# EXERCISE DIRECTIONS
Please set down each record exactly as it appears, but leave out any pictures.

--

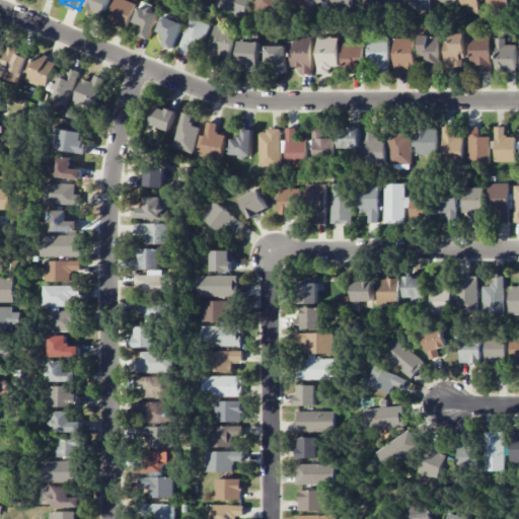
[(92,17),(101,20),(108,0),(87,0),(85,5),(95,9),(92,17)]
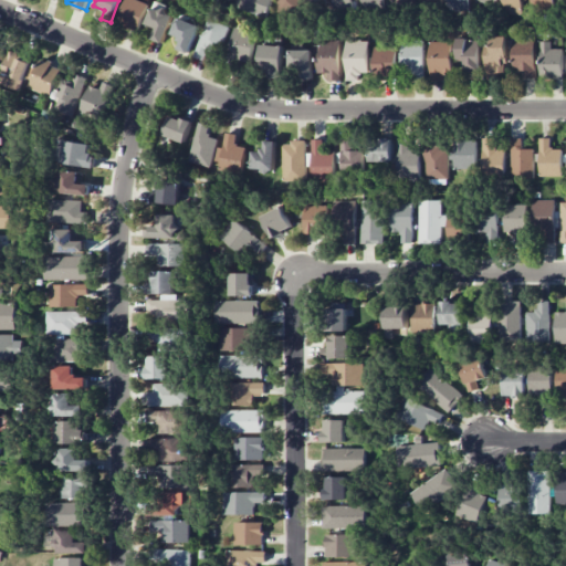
[(125,0),(116,23),(137,31),(148,4),(137,0),(125,0)]
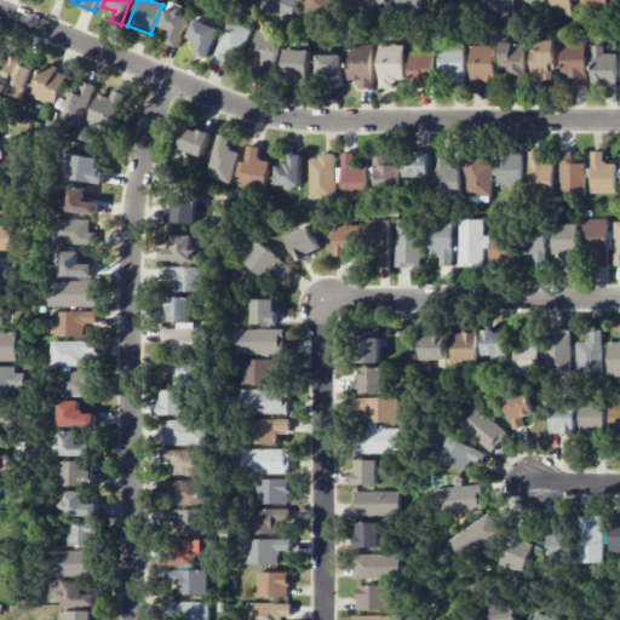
[(260,0),(258,9),(291,18),(296,0),(260,0)]
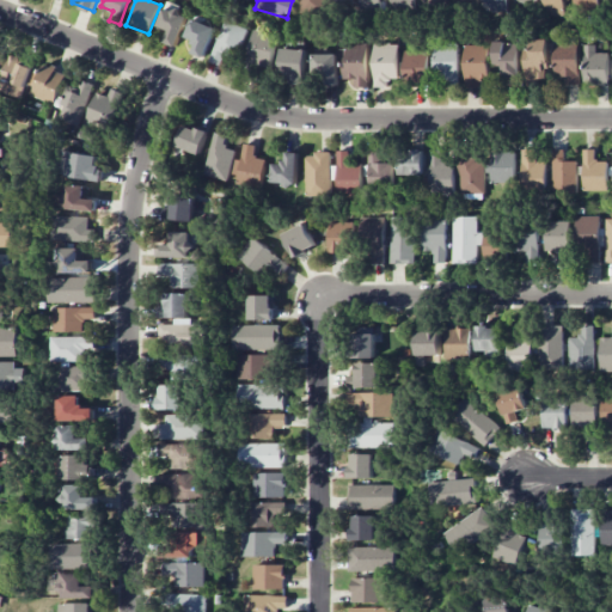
[(381,0),(359,0),(360,10),(383,10),(381,0)]
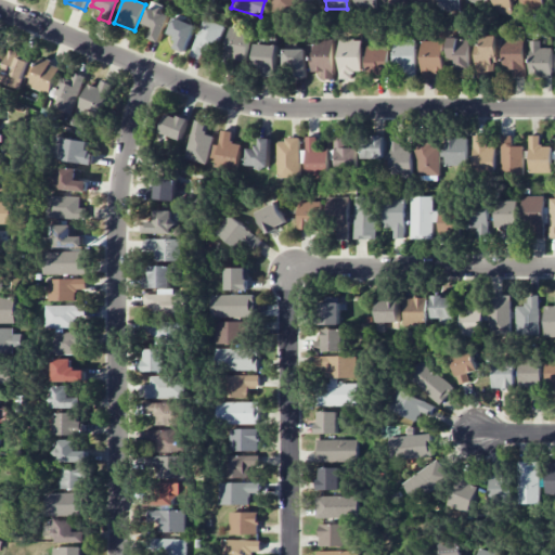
[(353,0),(353,8),(375,9),(374,0),(353,0)]
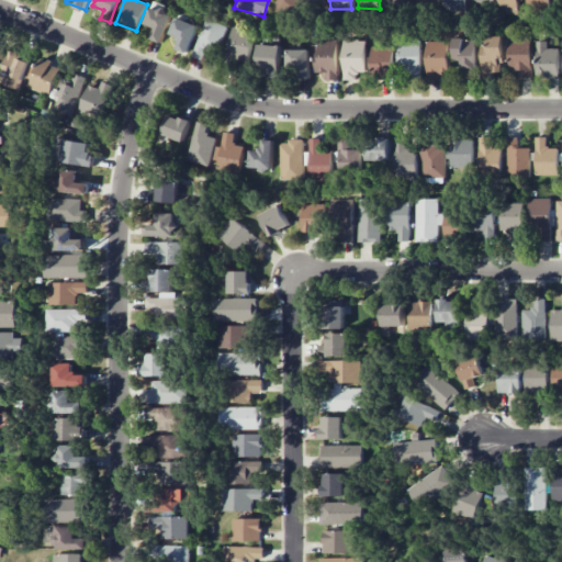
[(465,0),(442,0),(444,11),(465,10),(465,0)]
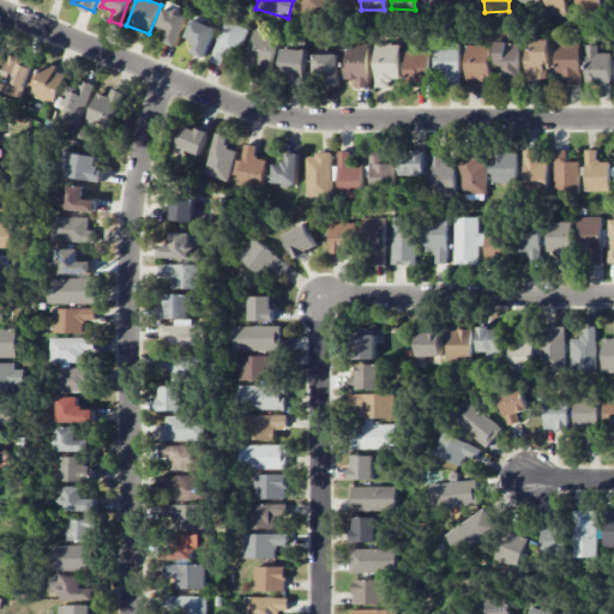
[(546,0),(547,16),(567,16),(566,0),(546,0)]
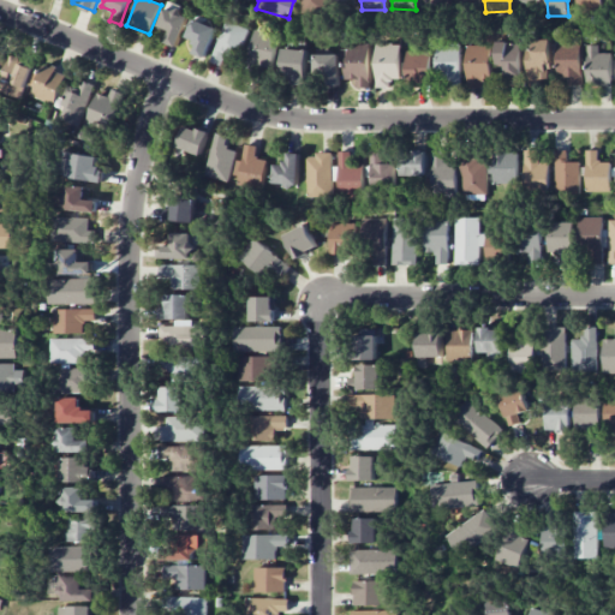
[(167,4),(159,27),(168,31),(163,42),(177,47),(190,13),(167,4)]
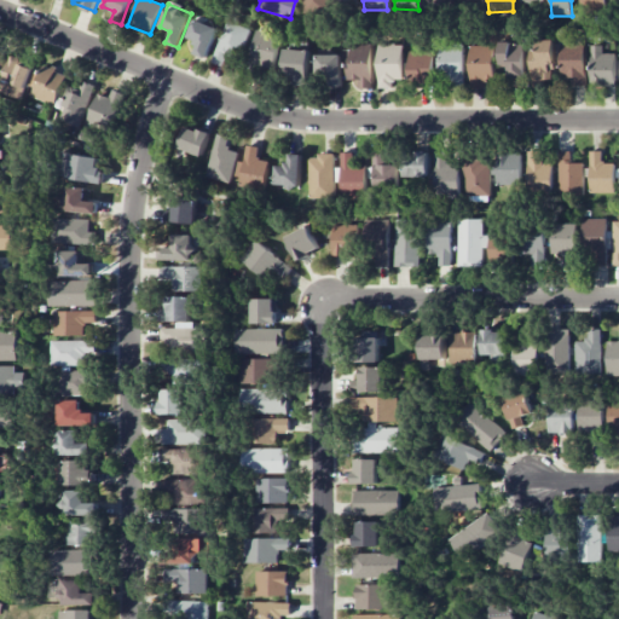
[(207,58),(219,25),(196,17),(187,38),(197,41),(194,53),(207,58)]
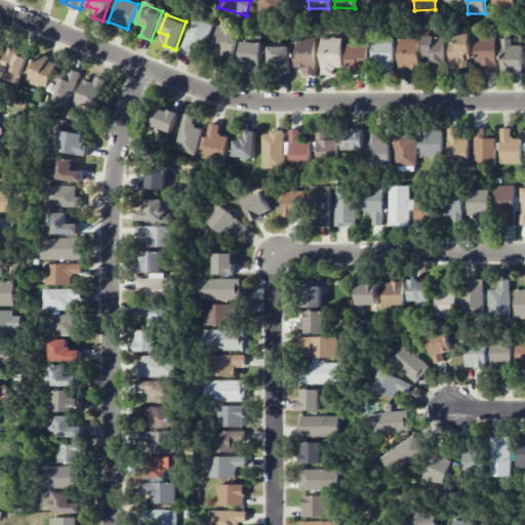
[(193,48),(201,51),(212,25),(194,17),(179,52),(189,56),(193,48)]
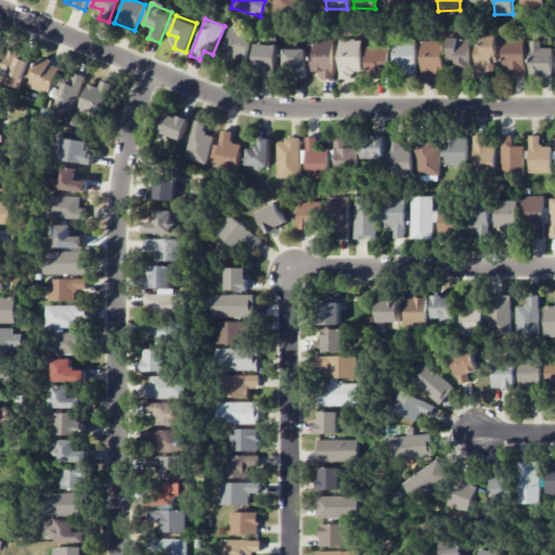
[(223,56),(245,62),(252,30),(230,26),(223,56)]
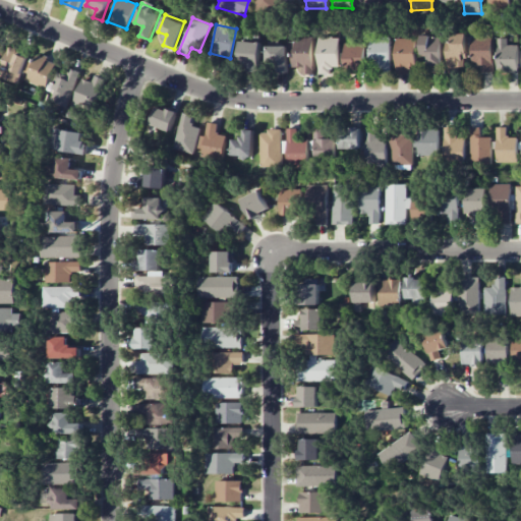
[(447,73),(467,72),(466,34),(455,34),(455,42),(446,42),(447,73)]
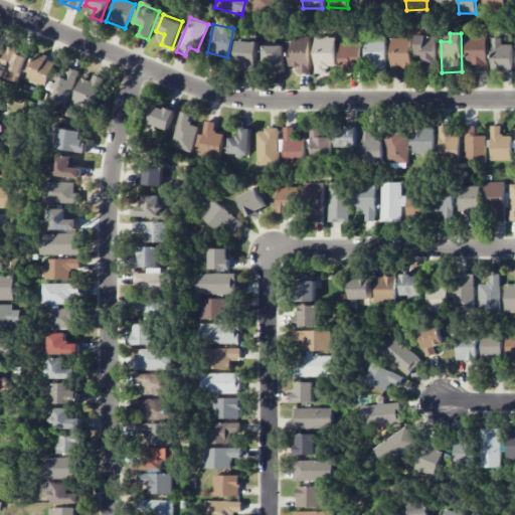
[(385,71),(385,35),(366,35),(365,64),(373,64),(373,71),(385,71)]
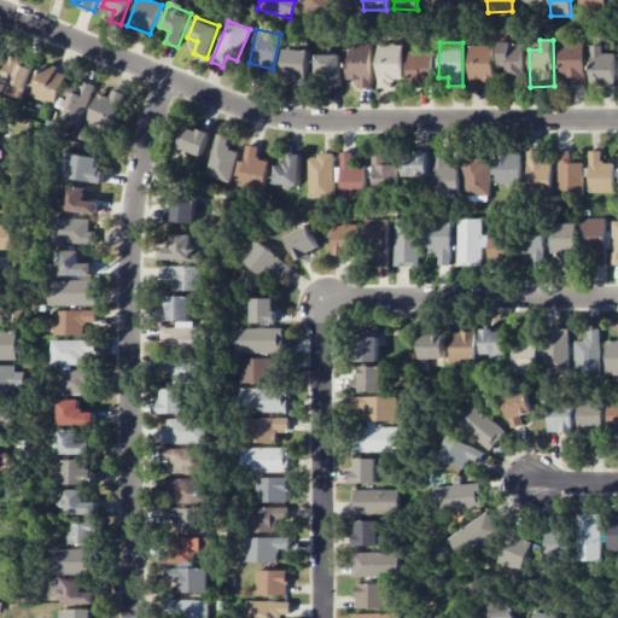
[(524,79),(523,42),(499,42),(499,69),(507,69),(507,79),(524,79)]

--

# OUTPUT OF THE TASK
[(92,17),(101,20),(108,0),(87,0),(85,5),(95,9),(92,17)]
[(125,0),(116,23),(137,31),(148,4),(137,0),(125,0)]
[(260,0),(258,9),(291,18),(296,0),(260,0)]
[(381,0),(359,0),(360,10),(383,10),(381,0)]
[(353,0),(353,8),(375,9),(374,0),(353,0)]
[(465,0),(442,0),(444,11),(465,10),(465,0)]
[(546,0),(547,16),(567,16),(566,0),(546,0)]
[(167,4),(159,27),(168,31),(163,42),(177,47),(190,13),(167,4)]
[(207,58),(219,25),(196,17),(187,38),(197,41),(194,53),(207,58)]
[(193,48),(201,51),(212,25),(194,17),(179,52),(189,56),(193,48)]
[(223,56),(245,62),(252,30),(230,26),(223,56)]
[(447,73),(467,72),(466,34),(455,34),(455,42),(446,42),(447,73)]
[(385,71),(385,35),(366,35),(365,64),(373,64),(373,71),(385,71)]
[(524,79),(523,42),(499,42),(499,69),(507,69),(507,79),(524,79)]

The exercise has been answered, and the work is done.